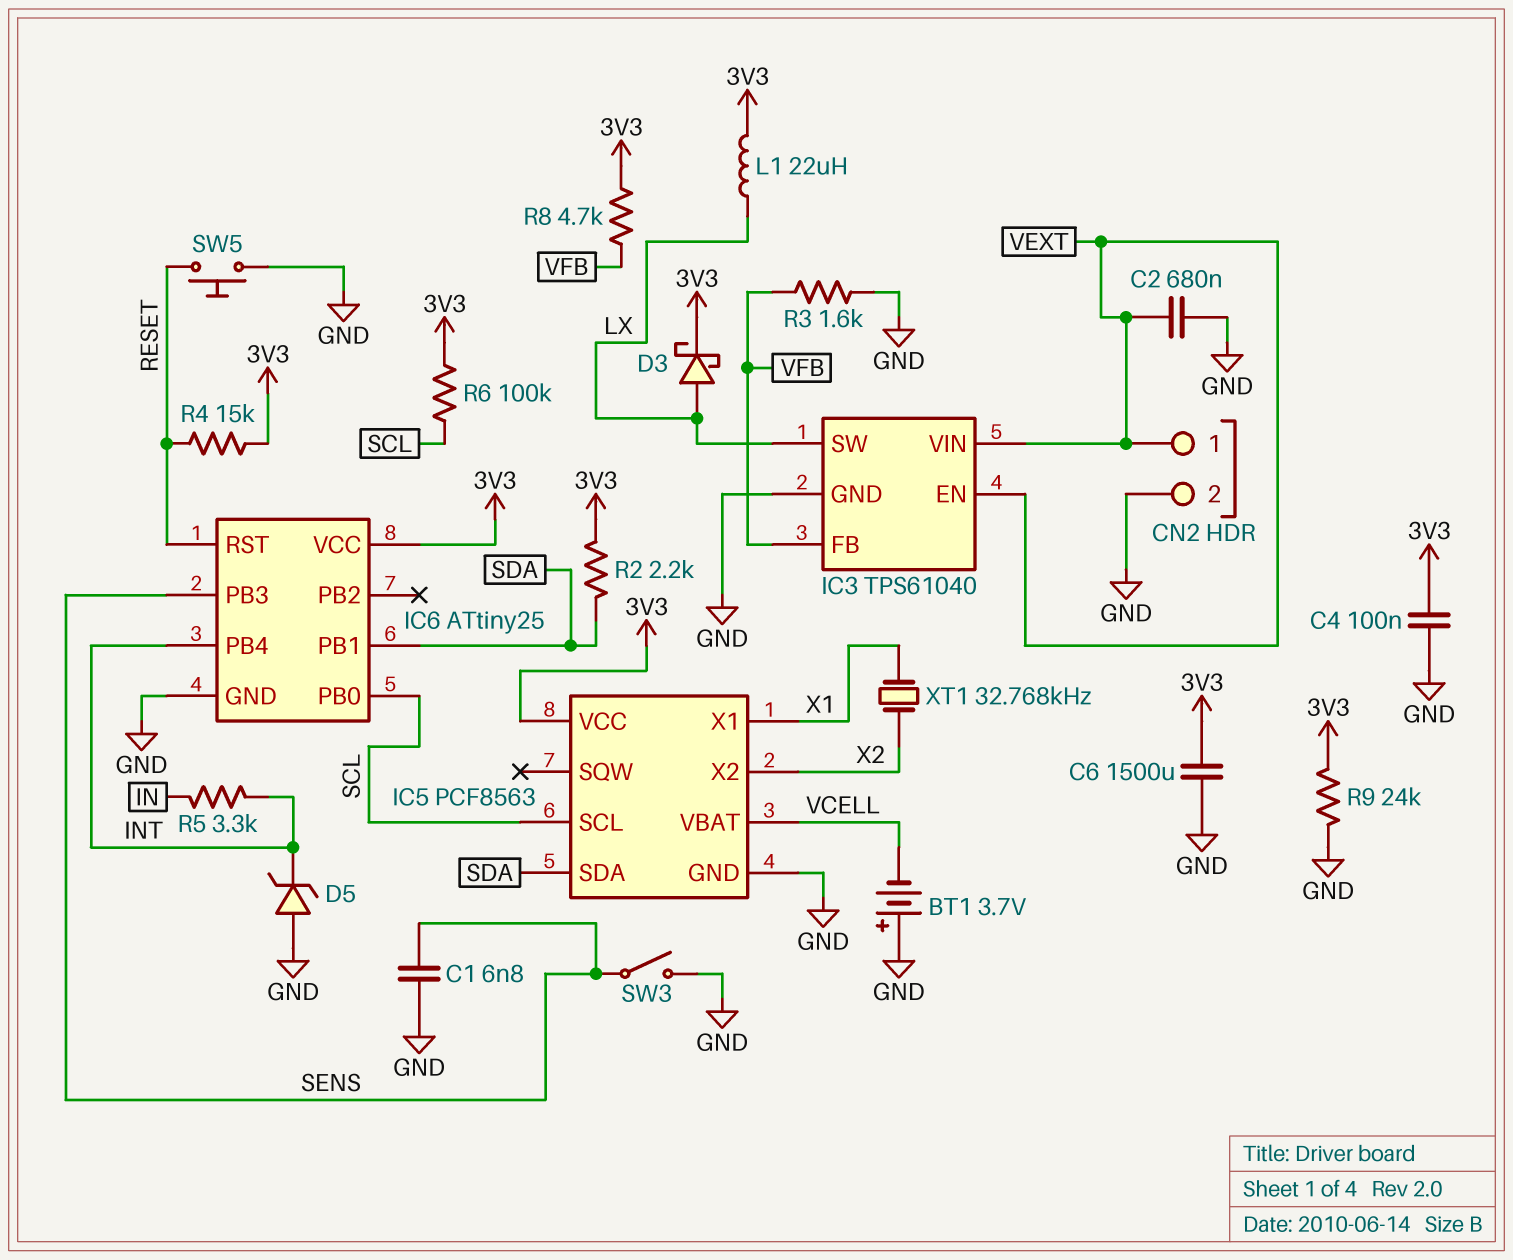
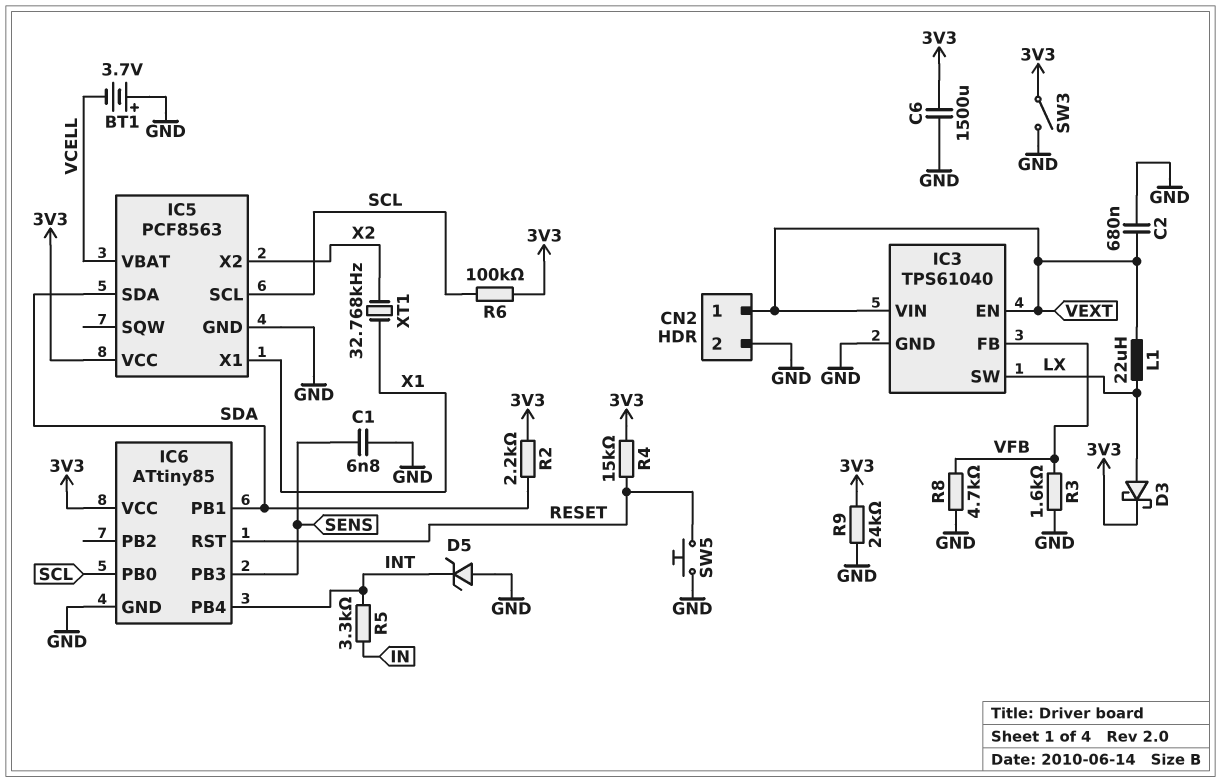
C4: 100nF (3V3, GND) -> none
IC6: ATtiny25 -> ATtiny85
L1: 22uH (3V3, LX) -> 22uH (LX, VEXT)
R8: 4.7k (3V3, VFB) -> 4.7k (GND, VFB)
SW3: switch (GND, SENS) -> switch (3V3, GND)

____

THE PROBLEM: A word-for-word copy of all the data, without pictures, is the expected output.

ANSWER TO THE PROBLEM:
C4: 100nF (3V3, GND) -> none
IC6: ATtiny25 -> ATtiny85
L1: 22uH (3V3, LX) -> 22uH (LX, VEXT)
R8: 4.7k (3V3, VFB) -> 4.7k (GND, VFB)
SW3: switch (GND, SENS) -> switch (3V3, GND)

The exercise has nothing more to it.